Instructions for the task:
Return every line of the records below that contains the string "kern", matching uppercase and lowercase exactly.

***** Dataset

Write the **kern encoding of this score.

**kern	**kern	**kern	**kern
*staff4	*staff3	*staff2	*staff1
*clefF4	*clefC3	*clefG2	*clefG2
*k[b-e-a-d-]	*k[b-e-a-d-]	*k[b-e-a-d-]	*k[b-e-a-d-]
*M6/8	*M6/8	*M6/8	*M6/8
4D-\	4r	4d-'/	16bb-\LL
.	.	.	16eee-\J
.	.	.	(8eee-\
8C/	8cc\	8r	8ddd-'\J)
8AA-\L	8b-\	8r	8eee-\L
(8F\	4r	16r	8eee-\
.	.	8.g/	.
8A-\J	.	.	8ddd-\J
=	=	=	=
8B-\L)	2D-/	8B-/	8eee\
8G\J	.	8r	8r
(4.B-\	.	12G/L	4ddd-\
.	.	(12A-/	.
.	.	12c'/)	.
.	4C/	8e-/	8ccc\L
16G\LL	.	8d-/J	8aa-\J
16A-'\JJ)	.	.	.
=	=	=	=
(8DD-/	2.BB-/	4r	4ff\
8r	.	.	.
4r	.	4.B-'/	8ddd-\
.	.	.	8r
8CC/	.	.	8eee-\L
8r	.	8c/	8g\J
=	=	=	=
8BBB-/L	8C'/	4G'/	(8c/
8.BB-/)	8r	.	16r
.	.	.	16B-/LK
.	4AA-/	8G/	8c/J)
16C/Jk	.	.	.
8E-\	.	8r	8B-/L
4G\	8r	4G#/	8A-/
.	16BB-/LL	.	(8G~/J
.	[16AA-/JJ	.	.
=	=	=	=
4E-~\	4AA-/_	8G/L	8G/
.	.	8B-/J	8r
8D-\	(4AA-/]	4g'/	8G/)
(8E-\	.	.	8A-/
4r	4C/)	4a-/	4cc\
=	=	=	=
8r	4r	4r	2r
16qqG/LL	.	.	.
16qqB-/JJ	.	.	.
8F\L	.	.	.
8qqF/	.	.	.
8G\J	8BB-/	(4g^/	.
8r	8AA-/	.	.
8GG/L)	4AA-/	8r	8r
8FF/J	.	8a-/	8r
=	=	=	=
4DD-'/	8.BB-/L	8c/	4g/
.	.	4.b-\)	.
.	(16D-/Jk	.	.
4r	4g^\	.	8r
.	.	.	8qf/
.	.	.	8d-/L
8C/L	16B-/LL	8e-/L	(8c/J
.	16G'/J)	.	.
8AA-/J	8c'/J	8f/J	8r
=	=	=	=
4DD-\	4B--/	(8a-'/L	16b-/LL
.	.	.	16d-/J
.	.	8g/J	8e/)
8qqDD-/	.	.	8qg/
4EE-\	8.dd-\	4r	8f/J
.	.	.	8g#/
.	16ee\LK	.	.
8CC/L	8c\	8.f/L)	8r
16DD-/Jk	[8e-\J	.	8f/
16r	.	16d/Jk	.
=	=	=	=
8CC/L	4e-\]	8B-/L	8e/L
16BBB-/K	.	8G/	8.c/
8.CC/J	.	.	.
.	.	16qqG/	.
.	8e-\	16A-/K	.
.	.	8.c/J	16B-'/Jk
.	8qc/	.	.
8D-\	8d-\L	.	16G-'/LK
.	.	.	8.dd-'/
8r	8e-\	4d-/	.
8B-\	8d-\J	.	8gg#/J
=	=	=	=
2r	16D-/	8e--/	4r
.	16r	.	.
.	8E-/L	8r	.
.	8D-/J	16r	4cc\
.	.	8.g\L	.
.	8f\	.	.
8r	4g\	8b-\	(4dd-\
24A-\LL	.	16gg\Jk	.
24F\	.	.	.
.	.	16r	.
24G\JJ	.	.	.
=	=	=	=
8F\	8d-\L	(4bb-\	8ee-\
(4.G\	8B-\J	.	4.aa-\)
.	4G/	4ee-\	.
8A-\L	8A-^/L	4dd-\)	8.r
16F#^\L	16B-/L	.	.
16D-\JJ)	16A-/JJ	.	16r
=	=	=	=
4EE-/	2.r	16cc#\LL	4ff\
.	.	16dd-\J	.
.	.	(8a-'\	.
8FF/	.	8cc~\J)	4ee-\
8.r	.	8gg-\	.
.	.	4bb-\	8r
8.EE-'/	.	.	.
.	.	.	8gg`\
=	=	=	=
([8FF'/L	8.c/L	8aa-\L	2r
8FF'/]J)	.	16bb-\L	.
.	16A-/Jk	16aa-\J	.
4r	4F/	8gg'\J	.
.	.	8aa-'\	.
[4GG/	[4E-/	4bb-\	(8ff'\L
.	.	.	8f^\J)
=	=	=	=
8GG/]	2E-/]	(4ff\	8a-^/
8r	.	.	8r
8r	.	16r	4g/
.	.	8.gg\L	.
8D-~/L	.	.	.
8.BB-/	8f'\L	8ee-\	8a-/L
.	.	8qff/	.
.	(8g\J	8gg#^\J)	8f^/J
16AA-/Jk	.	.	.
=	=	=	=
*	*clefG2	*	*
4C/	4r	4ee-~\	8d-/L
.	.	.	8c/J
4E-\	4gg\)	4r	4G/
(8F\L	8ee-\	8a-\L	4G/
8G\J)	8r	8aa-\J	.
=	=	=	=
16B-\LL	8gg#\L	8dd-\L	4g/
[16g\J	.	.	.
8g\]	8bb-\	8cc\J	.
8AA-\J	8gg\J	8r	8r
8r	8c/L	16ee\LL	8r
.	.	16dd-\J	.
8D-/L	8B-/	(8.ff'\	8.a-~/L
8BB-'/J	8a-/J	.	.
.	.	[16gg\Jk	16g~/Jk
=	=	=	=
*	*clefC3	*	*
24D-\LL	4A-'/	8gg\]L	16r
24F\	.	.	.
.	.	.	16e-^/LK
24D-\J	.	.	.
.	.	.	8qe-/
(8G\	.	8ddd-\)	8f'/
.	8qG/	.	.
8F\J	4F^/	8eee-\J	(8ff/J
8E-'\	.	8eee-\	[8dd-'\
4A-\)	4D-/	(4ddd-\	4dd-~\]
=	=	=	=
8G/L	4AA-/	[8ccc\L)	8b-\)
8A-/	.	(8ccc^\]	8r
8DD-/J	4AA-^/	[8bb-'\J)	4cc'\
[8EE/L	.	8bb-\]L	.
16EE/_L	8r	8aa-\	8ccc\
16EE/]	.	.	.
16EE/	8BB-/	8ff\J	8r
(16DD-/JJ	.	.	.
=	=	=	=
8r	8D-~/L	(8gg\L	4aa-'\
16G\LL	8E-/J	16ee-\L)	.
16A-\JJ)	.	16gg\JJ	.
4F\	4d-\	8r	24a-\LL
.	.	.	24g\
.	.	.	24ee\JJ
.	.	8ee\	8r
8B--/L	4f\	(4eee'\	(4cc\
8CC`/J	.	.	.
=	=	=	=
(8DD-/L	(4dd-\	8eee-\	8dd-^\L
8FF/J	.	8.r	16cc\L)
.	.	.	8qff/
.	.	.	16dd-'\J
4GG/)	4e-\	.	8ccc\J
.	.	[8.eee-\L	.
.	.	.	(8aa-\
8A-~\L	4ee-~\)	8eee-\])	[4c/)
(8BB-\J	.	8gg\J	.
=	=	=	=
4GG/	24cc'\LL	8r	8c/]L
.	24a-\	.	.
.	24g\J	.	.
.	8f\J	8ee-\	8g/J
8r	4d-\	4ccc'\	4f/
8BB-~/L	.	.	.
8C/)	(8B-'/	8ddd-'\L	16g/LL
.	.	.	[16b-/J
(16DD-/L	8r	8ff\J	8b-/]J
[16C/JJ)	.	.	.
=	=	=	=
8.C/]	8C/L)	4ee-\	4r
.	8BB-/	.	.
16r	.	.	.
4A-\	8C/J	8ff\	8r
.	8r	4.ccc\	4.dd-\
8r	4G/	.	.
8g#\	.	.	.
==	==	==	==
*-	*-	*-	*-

**********

Complete output:
Write the **kern encoding of this score.
**kern	**kern	**kern	**kern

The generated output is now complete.